**Work request**.
Could you transcribe every record below exactly as written, leaving out any pictures?

---------- Raw data ----------

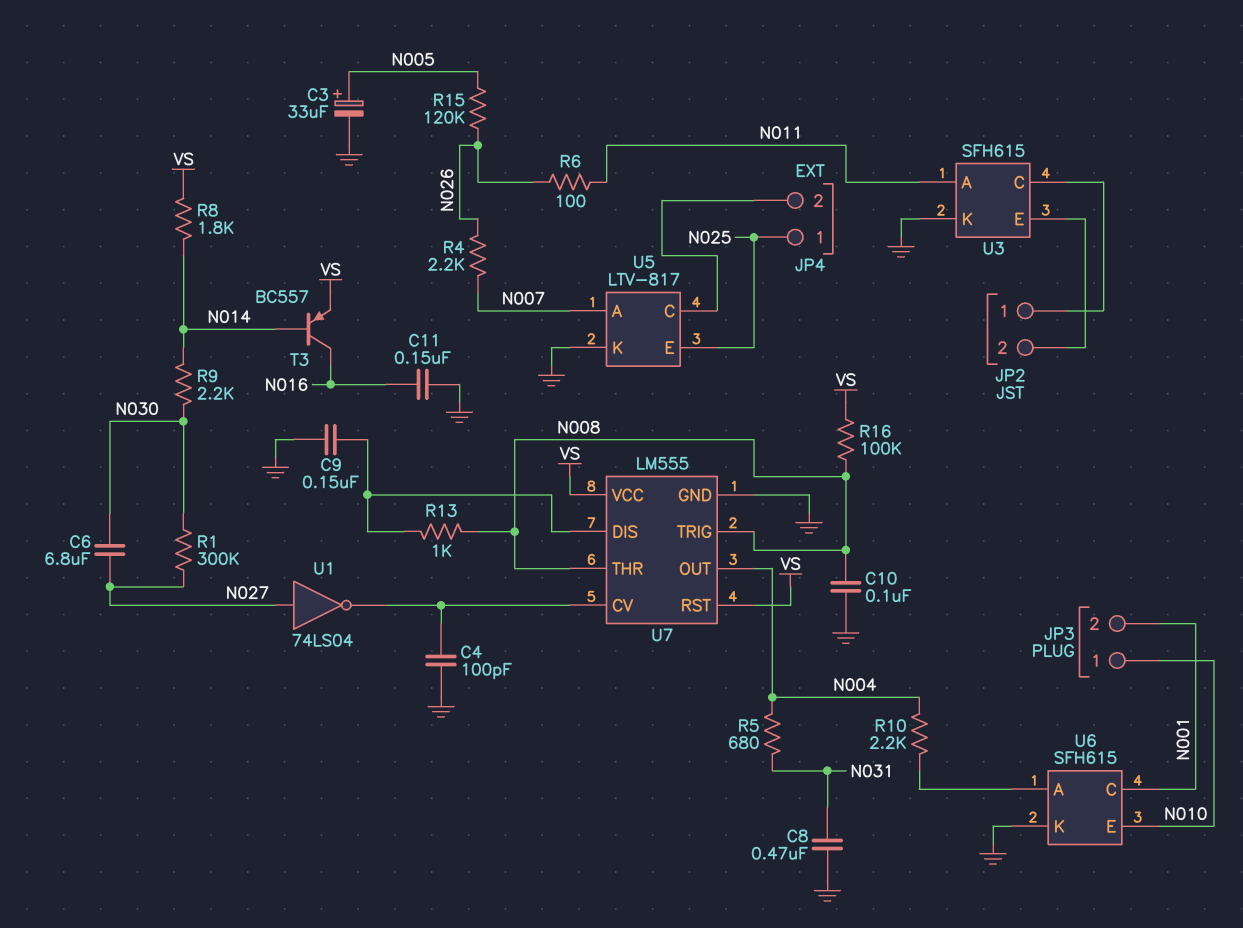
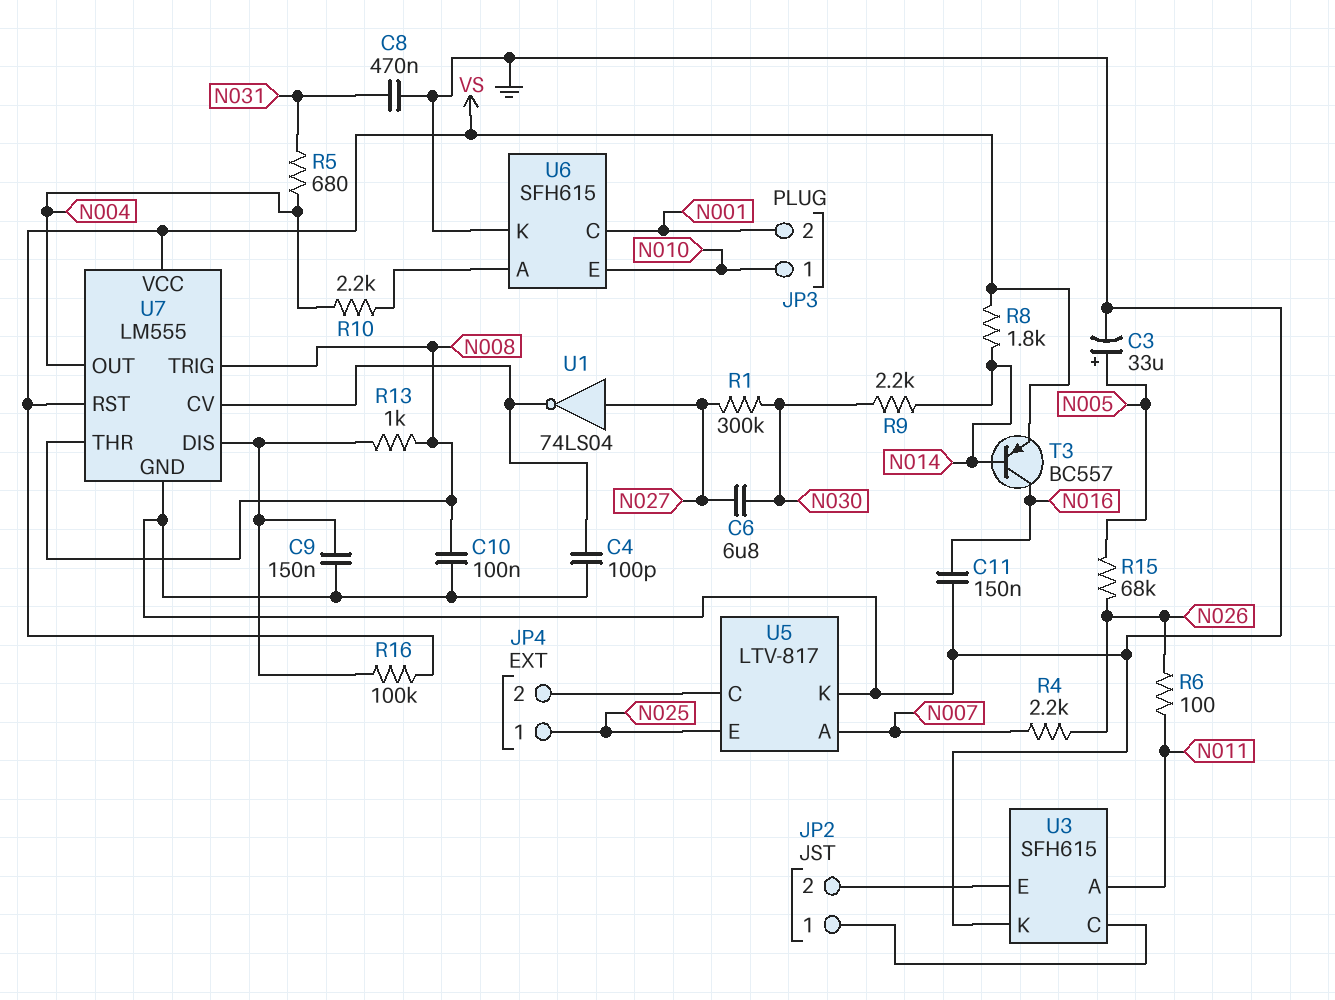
R15: 120k (N005, N026) -> 68k (N005, N026)
R16: 100k (N008, VS) -> 100k (U7/DIS, VS)

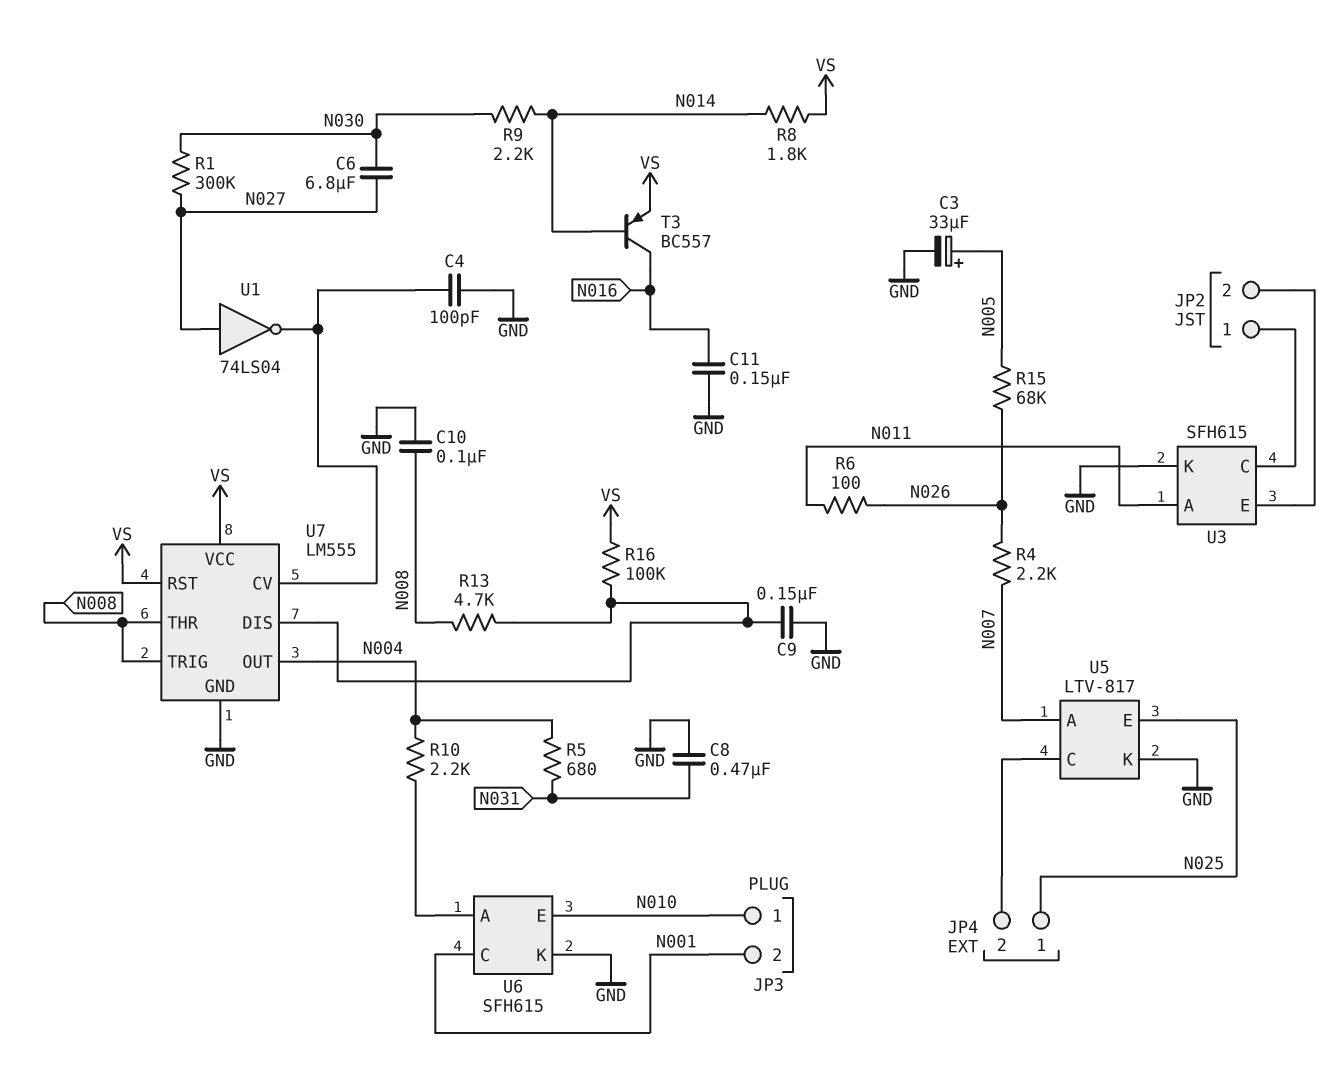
R13: 1k (N008, U7/DIS) -> 4.7k (N008, U7/DIS)

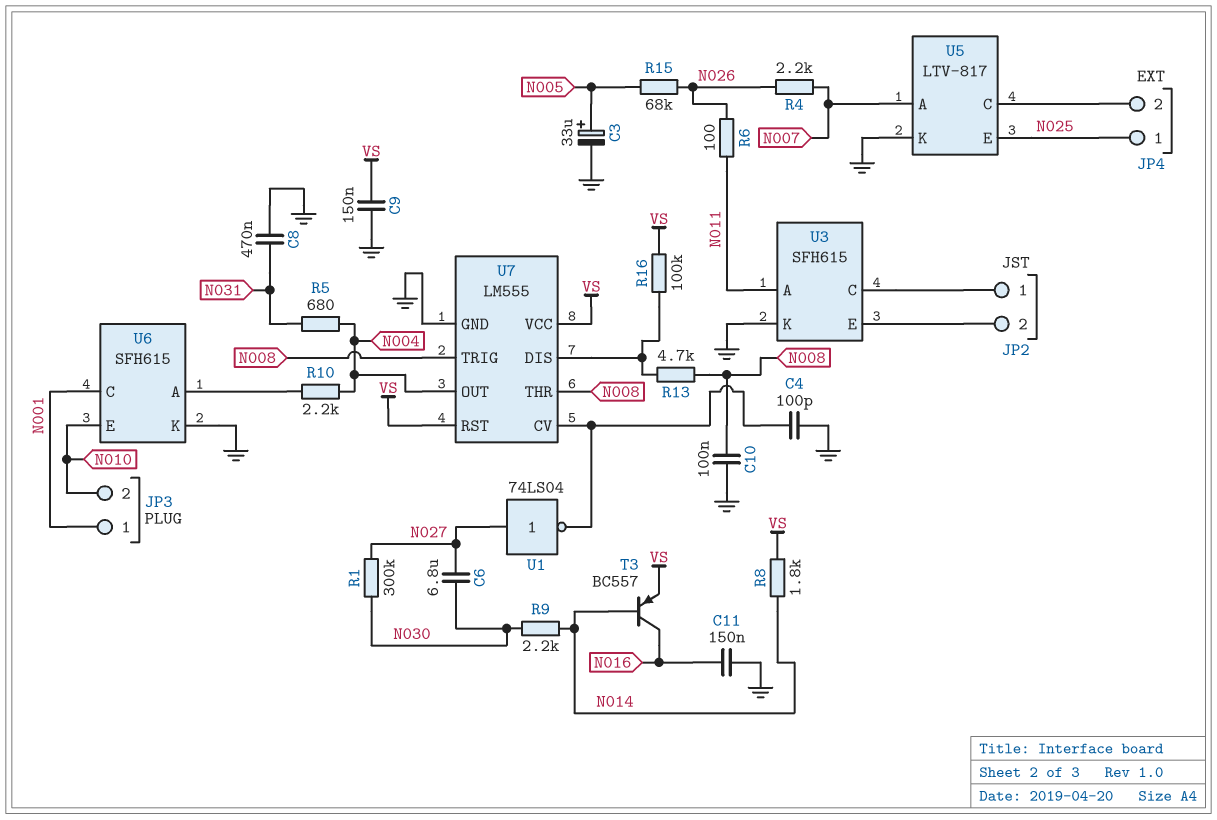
C9: 150nF (GND, U7/DIS) -> 150nF (GND, VS)
JP3 pin 1: N010 -> N001
JP3 pin 2: N001 -> N010

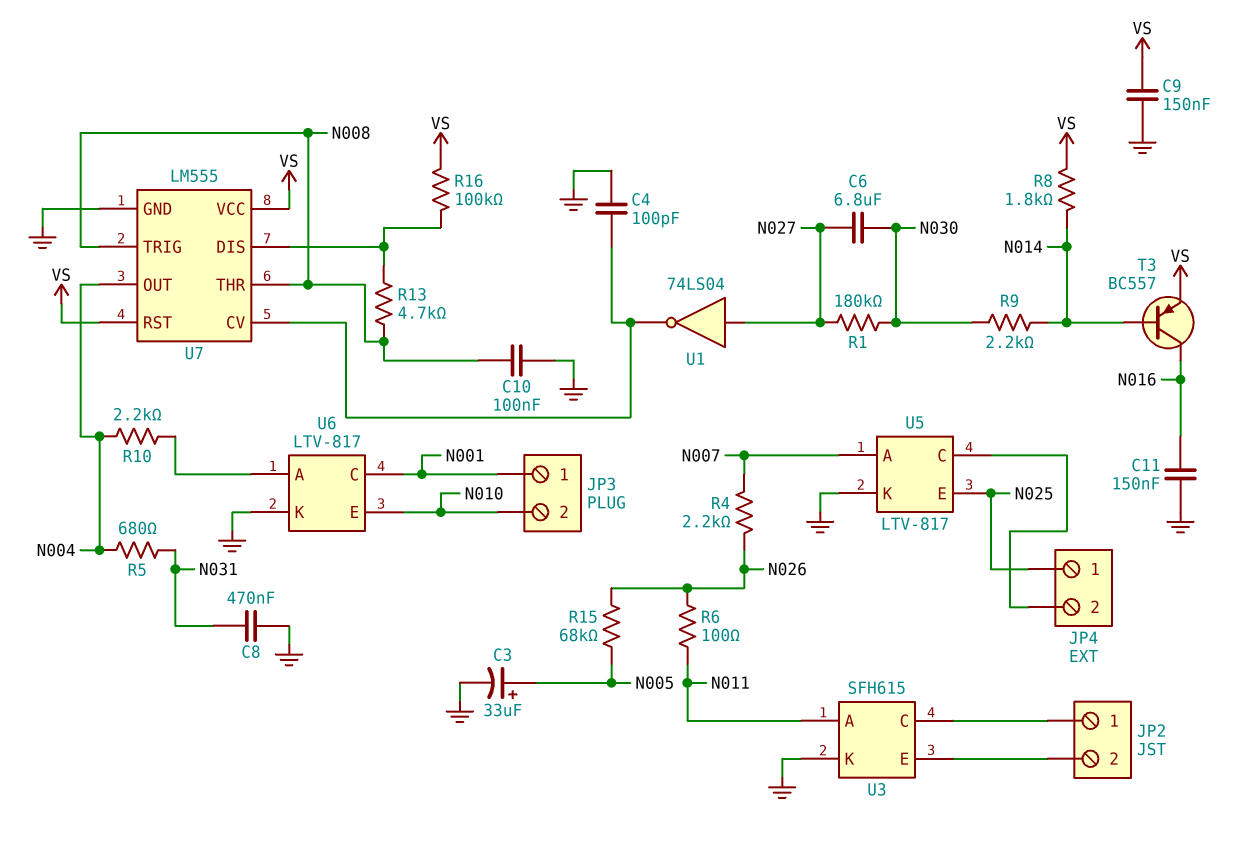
R1: 300k (N027, N030) -> 180k (N027, N030)
U6: SFH615 -> LTV-817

----------

**Response below**.
R15: 120k (N005, N026) -> 68k (N005, N026)
R16: 100k (N008, VS) -> 100k (U7/DIS, VS)

R13: 1k (N008, U7/DIS) -> 4.7k (N008, U7/DIS)

C9: 150nF (GND, U7/DIS) -> 150nF (GND, VS)
JP3 pin 1: N010 -> N001
JP3 pin 2: N001 -> N010

R1: 300k (N027, N030) -> 180k (N027, N030)
U6: SFH615 -> LTV-817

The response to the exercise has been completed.